** Opening Provided records block **

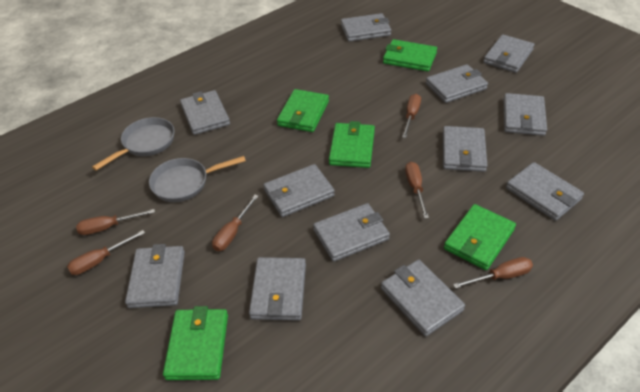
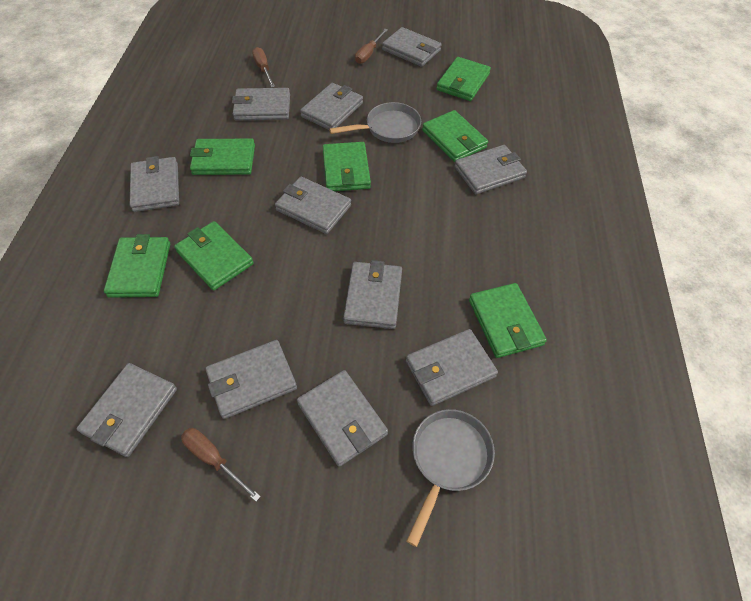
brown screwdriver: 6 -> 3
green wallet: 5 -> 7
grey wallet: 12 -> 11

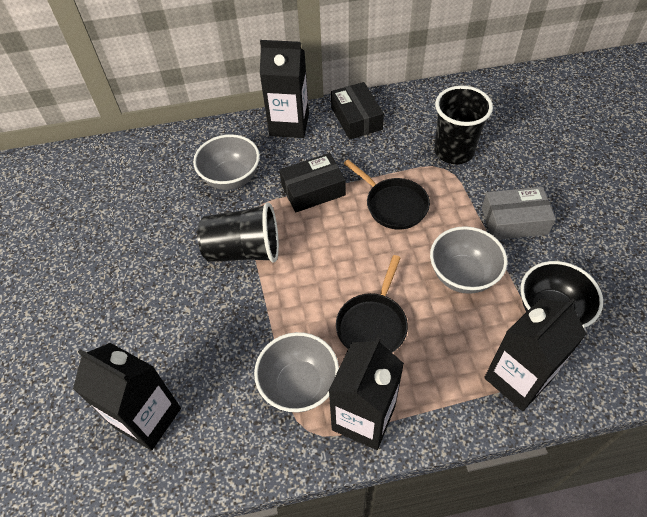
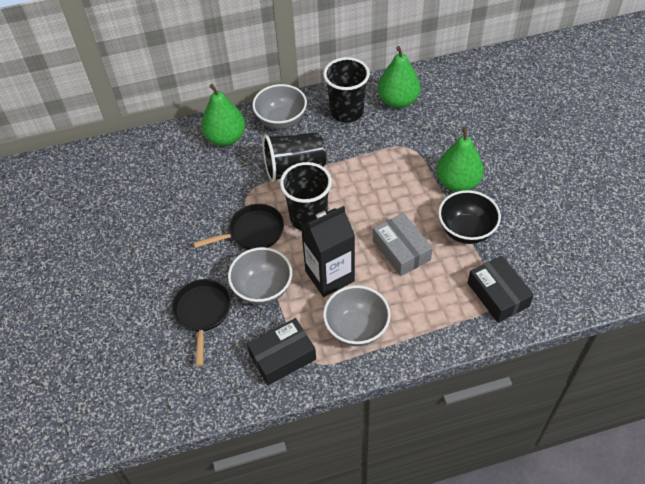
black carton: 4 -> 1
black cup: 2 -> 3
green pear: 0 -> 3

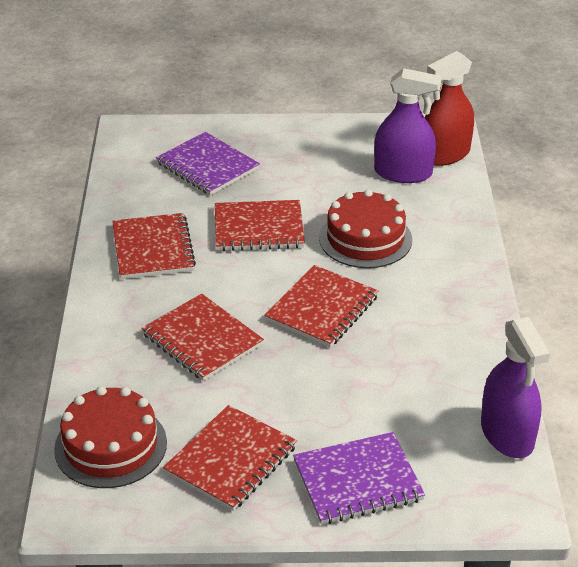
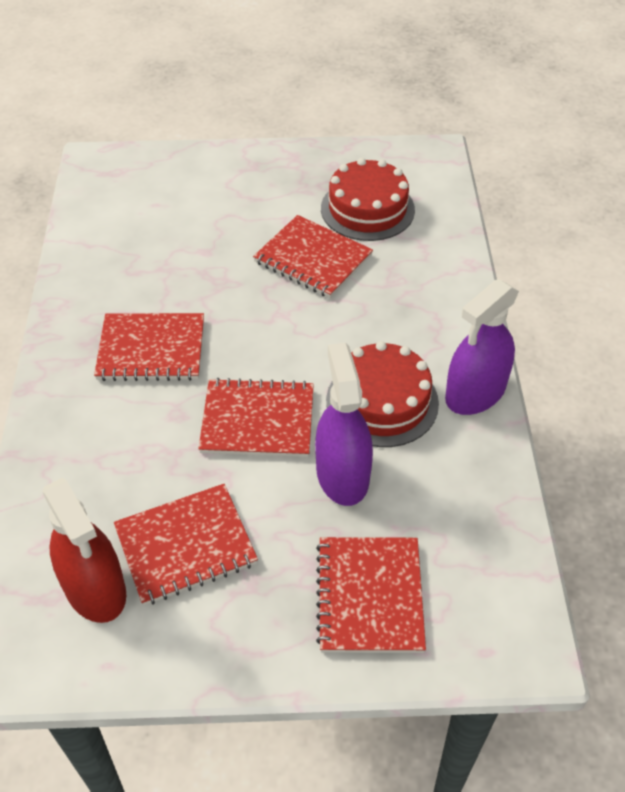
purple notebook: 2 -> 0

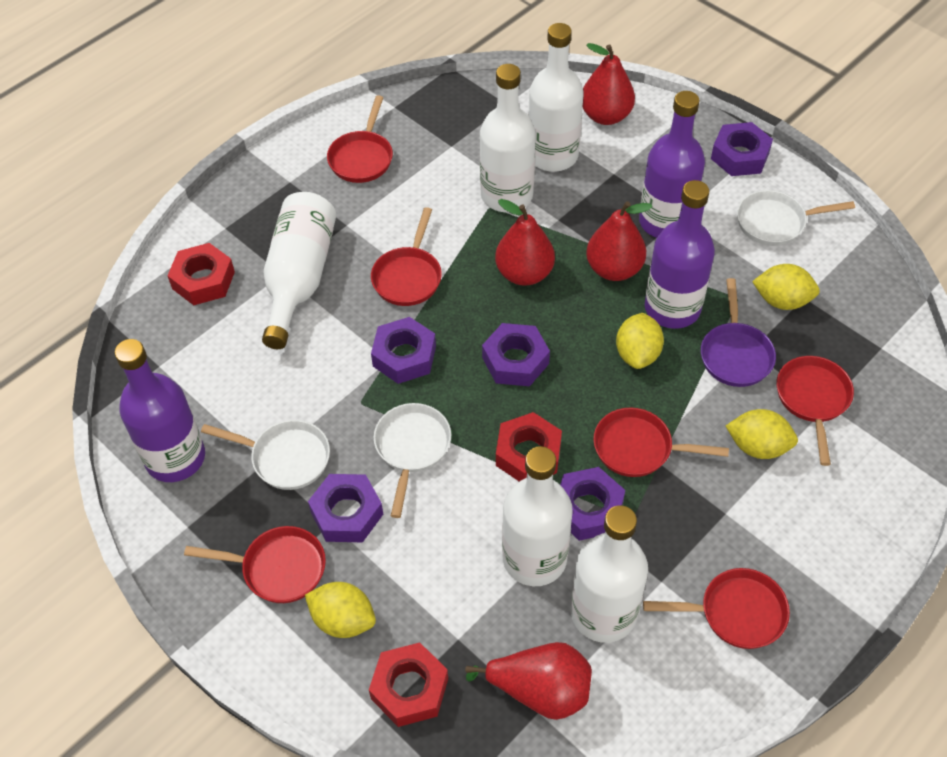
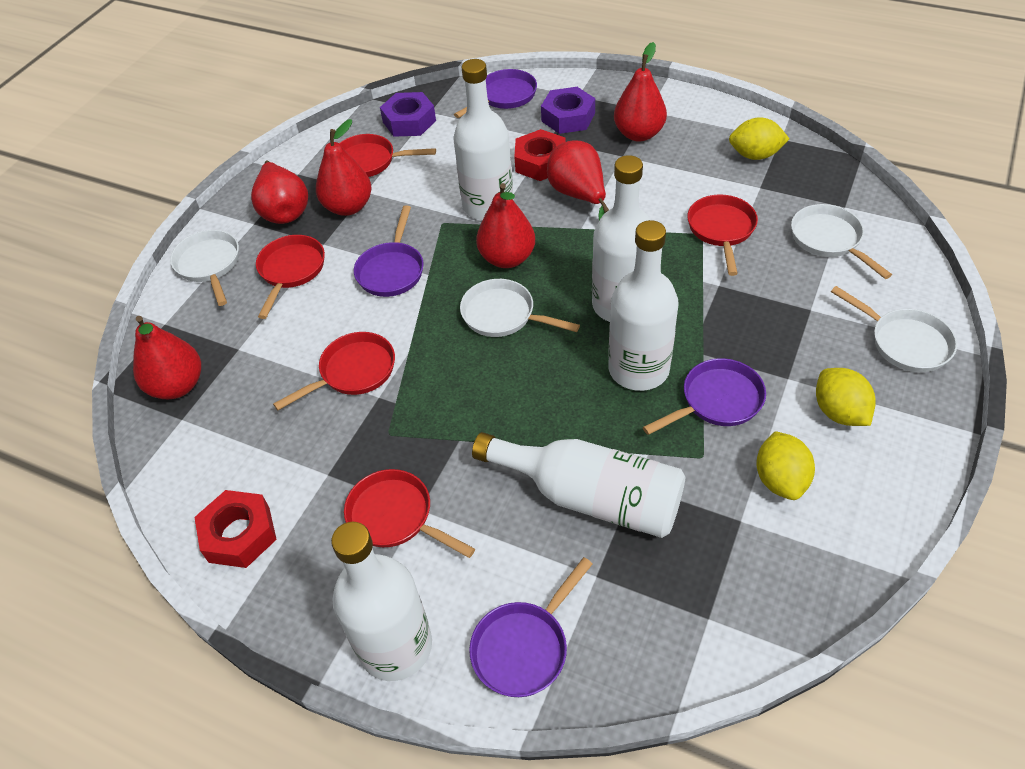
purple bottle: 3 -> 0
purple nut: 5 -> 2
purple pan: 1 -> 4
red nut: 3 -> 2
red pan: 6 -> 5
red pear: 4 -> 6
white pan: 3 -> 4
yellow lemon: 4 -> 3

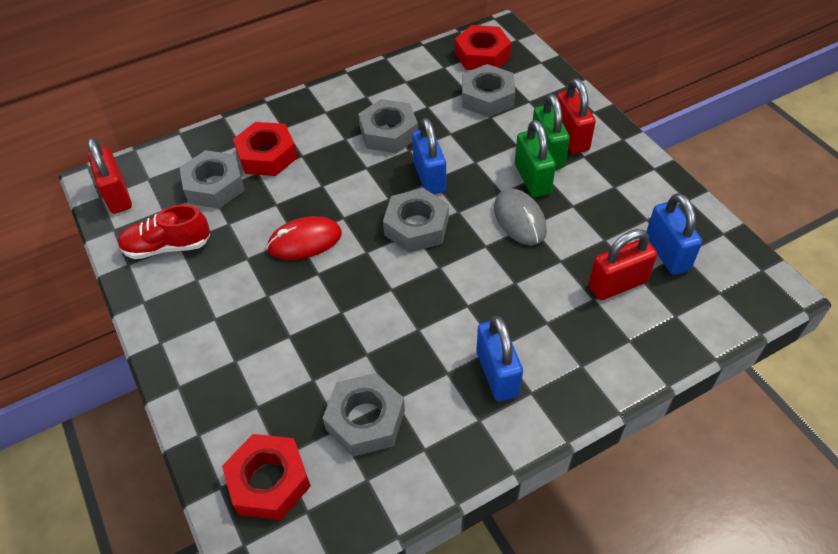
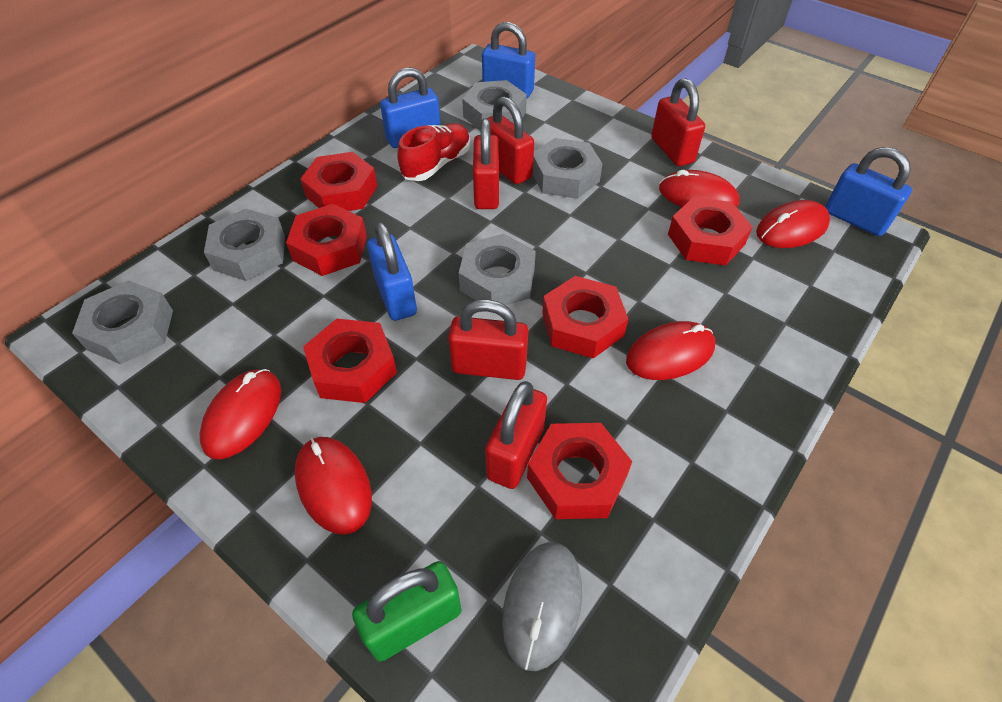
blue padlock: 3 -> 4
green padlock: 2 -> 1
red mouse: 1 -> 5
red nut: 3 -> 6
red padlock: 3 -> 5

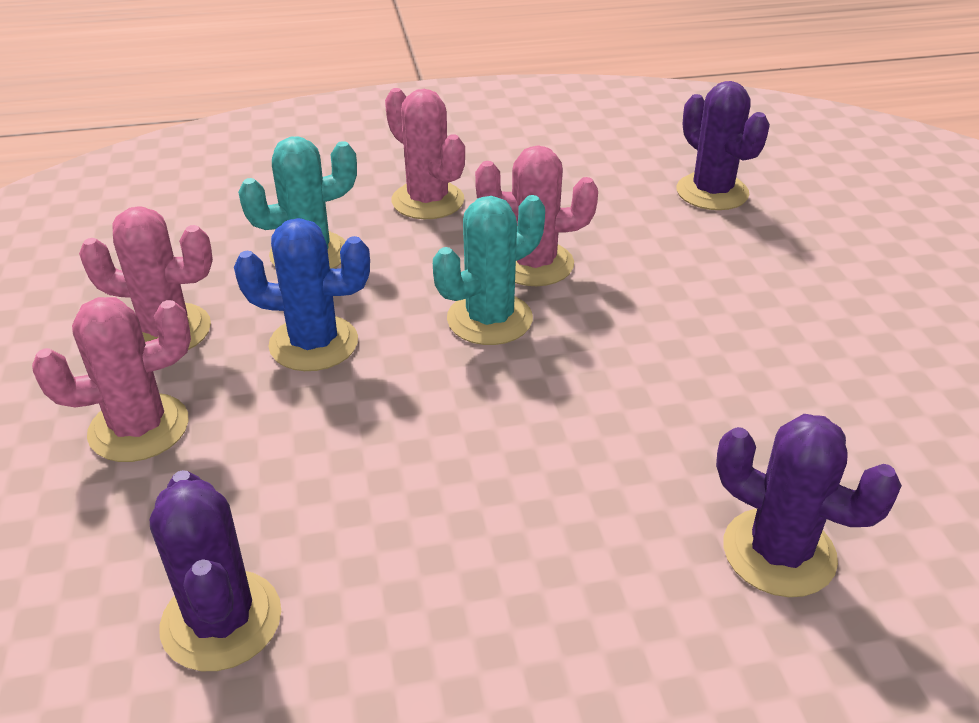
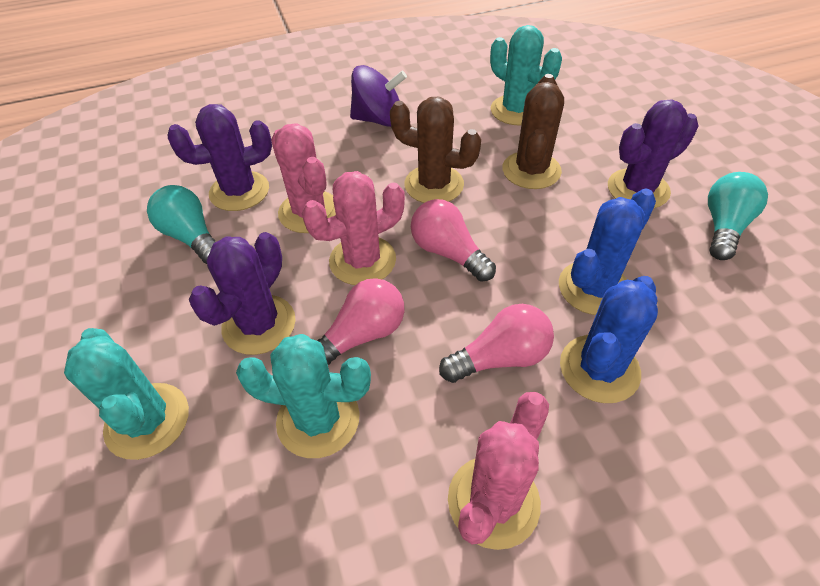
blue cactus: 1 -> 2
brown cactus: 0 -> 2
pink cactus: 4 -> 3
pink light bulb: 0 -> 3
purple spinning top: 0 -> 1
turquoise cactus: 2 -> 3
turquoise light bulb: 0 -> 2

** Closing Provided records block **

▶ _Task details_
Set down, word for word, the line that holds "white pan: 3 -> 4" and all lines after it to the end of the entries above, but not the pictures.

▶ _Response box_
white pan: 3 -> 4
yellow lemon: 4 -> 3

blue padlock: 3 -> 4
green padlock: 2 -> 1
red mouse: 1 -> 5
red nut: 3 -> 6
red padlock: 3 -> 5

blue cactus: 1 -> 2
brown cactus: 0 -> 2
pink cactus: 4 -> 3
pink light bulb: 0 -> 3
purple spinning top: 0 -> 1
turquoise cactus: 2 -> 3
turquoise light bulb: 0 -> 2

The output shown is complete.